Task to complete: Write the entries out again. Every character must match.

Study material:
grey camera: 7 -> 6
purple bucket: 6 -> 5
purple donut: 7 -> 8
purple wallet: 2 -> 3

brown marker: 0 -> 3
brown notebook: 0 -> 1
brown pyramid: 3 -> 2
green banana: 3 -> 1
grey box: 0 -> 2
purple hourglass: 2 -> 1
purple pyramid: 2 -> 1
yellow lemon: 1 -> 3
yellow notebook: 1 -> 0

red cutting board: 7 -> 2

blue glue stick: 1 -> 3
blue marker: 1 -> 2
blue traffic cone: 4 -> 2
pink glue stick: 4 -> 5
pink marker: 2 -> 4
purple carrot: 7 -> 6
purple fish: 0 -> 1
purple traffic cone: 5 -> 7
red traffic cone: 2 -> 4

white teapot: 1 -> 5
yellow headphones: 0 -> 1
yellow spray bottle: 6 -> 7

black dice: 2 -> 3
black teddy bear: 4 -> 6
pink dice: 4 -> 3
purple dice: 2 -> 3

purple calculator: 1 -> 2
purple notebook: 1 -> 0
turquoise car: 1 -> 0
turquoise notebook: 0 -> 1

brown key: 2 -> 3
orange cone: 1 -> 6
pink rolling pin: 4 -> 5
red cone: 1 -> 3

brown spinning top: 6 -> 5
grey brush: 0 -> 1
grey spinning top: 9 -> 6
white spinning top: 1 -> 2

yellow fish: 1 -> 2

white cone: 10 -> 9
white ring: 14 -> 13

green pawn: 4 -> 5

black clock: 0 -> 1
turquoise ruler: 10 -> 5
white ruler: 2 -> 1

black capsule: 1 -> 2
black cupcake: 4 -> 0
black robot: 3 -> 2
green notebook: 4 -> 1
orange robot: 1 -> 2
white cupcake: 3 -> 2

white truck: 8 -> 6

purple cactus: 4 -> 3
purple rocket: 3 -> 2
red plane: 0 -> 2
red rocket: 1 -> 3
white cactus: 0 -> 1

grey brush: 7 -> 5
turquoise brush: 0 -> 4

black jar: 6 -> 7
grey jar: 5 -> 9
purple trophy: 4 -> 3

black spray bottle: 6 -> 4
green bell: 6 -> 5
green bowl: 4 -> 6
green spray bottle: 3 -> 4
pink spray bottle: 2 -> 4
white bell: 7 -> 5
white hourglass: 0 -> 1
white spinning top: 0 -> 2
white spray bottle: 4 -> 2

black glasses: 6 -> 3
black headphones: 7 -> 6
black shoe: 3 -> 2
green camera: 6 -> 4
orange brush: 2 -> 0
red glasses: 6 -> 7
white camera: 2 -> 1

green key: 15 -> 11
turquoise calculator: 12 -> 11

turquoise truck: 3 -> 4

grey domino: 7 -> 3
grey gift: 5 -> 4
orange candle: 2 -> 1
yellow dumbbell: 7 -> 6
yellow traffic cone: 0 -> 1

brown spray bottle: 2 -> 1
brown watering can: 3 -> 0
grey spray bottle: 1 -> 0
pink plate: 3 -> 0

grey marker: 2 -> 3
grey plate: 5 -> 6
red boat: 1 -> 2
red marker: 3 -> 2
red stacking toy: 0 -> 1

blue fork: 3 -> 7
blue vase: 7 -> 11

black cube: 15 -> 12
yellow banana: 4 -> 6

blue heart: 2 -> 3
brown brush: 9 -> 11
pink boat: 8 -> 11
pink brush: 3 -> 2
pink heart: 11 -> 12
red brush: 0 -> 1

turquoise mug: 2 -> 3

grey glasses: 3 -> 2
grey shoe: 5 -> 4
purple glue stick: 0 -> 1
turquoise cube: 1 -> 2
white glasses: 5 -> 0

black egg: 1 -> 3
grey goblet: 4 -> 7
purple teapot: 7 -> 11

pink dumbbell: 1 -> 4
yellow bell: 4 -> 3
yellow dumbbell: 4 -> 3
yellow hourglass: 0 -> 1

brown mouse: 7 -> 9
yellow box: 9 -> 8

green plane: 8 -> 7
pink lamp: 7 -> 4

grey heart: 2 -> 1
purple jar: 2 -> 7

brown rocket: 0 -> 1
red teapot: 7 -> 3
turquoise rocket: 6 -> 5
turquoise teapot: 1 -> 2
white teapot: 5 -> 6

Answer space:
grey camera: 7 -> 6
purple bucket: 6 -> 5
purple donut: 7 -> 8
purple wallet: 2 -> 3

brown marker: 0 -> 3
brown notebook: 0 -> 1
brown pyramid: 3 -> 2
green banana: 3 -> 1
grey box: 0 -> 2
purple hourglass: 2 -> 1
purple pyramid: 2 -> 1
yellow lemon: 1 -> 3
yellow notebook: 1 -> 0

red cutting board: 7 -> 2

blue glue stick: 1 -> 3
blue marker: 1 -> 2
blue traffic cone: 4 -> 2
pink glue stick: 4 -> 5
pink marker: 2 -> 4
purple carrot: 7 -> 6
purple fish: 0 -> 1
purple traffic cone: 5 -> 7
red traffic cone: 2 -> 4

white teapot: 1 -> 5
yellow headphones: 0 -> 1
yellow spray bottle: 6 -> 7

black dice: 2 -> 3
black teddy bear: 4 -> 6
pink dice: 4 -> 3
purple dice: 2 -> 3

purple calculator: 1 -> 2
purple notebook: 1 -> 0
turquoise car: 1 -> 0
turquoise notebook: 0 -> 1

brown key: 2 -> 3
orange cone: 1 -> 6
pink rolling pin: 4 -> 5
red cone: 1 -> 3

brown spinning top: 6 -> 5
grey brush: 0 -> 1
grey spinning top: 9 -> 6
white spinning top: 1 -> 2

yellow fish: 1 -> 2

white cone: 10 -> 9
white ring: 14 -> 13

green pawn: 4 -> 5

black clock: 0 -> 1
turquoise ruler: 10 -> 5
white ruler: 2 -> 1

black capsule: 1 -> 2
black cupcake: 4 -> 0
black robot: 3 -> 2
green notebook: 4 -> 1
orange robot: 1 -> 2
white cupcake: 3 -> 2

white truck: 8 -> 6

purple cactus: 4 -> 3
purple rocket: 3 -> 2
red plane: 0 -> 2
red rocket: 1 -> 3
white cactus: 0 -> 1

grey brush: 7 -> 5
turquoise brush: 0 -> 4

black jar: 6 -> 7
grey jar: 5 -> 9
purple trophy: 4 -> 3

black spray bottle: 6 -> 4
green bell: 6 -> 5
green bowl: 4 -> 6
green spray bottle: 3 -> 4
pink spray bottle: 2 -> 4
white bell: 7 -> 5
white hourglass: 0 -> 1
white spinning top: 0 -> 2
white spray bottle: 4 -> 2

black glasses: 6 -> 3
black headphones: 7 -> 6
black shoe: 3 -> 2
green camera: 6 -> 4
orange brush: 2 -> 0
red glasses: 6 -> 7
white camera: 2 -> 1

green key: 15 -> 11
turquoise calculator: 12 -> 11

turquoise truck: 3 -> 4

grey domino: 7 -> 3
grey gift: 5 -> 4
orange candle: 2 -> 1
yellow dumbbell: 7 -> 6
yellow traffic cone: 0 -> 1

brown spray bottle: 2 -> 1
brown watering can: 3 -> 0
grey spray bottle: 1 -> 0
pink plate: 3 -> 0

grey marker: 2 -> 3
grey plate: 5 -> 6
red boat: 1 -> 2
red marker: 3 -> 2
red stacking toy: 0 -> 1

blue fork: 3 -> 7
blue vase: 7 -> 11

black cube: 15 -> 12
yellow banana: 4 -> 6

blue heart: 2 -> 3
brown brush: 9 -> 11
pink boat: 8 -> 11
pink brush: 3 -> 2
pink heart: 11 -> 12
red brush: 0 -> 1

turquoise mug: 2 -> 3

grey glasses: 3 -> 2
grey shoe: 5 -> 4
purple glue stick: 0 -> 1
turquoise cube: 1 -> 2
white glasses: 5 -> 0

black egg: 1 -> 3
grey goblet: 4 -> 7
purple teapot: 7 -> 11

pink dumbbell: 1 -> 4
yellow bell: 4 -> 3
yellow dumbbell: 4 -> 3
yellow hourglass: 0 -> 1

brown mouse: 7 -> 9
yellow box: 9 -> 8

green plane: 8 -> 7
pink lamp: 7 -> 4

grey heart: 2 -> 1
purple jar: 2 -> 7

brown rocket: 0 -> 1
red teapot: 7 -> 3
turquoise rocket: 6 -> 5
turquoise teapot: 1 -> 2
white teapot: 5 -> 6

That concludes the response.